- [Activity]
Copy the data from the line containing "Question: Among these objects, which" through the line containing "(C) black floral dress at left", swapping "nearest" for "closest" and leaving everything else untouched.

- [Provided data]
═══

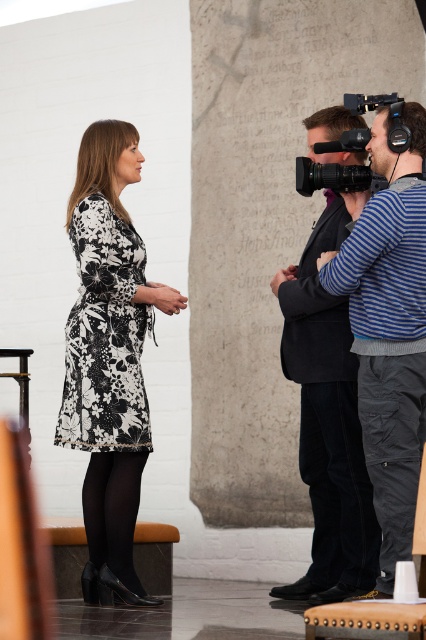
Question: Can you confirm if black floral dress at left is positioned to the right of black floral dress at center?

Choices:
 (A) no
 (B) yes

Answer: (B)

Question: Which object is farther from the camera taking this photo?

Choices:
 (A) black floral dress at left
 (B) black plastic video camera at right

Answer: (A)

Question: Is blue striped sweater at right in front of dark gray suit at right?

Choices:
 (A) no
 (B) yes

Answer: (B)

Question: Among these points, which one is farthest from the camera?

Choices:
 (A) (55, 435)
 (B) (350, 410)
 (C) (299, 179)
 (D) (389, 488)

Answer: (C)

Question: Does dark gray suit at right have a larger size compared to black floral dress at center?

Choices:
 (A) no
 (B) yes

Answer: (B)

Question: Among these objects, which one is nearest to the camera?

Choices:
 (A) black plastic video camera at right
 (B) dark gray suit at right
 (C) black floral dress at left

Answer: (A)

═══

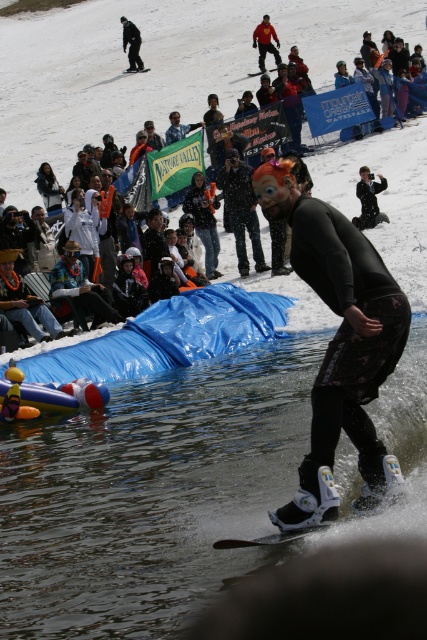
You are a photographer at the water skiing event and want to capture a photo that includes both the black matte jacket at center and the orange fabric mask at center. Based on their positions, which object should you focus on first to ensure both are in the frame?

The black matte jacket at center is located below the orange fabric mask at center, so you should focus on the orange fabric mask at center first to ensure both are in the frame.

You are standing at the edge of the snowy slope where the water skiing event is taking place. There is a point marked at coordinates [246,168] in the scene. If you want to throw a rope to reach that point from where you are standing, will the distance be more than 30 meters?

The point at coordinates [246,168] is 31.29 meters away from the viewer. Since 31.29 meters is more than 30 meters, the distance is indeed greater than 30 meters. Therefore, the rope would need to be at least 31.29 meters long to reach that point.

═══

- [Result]
Question: Among these objects, which one is closest to the camera?

Choices:
 (A) black plastic video camera at right
 (B) dark gray suit at right
 (C) black floral dress at left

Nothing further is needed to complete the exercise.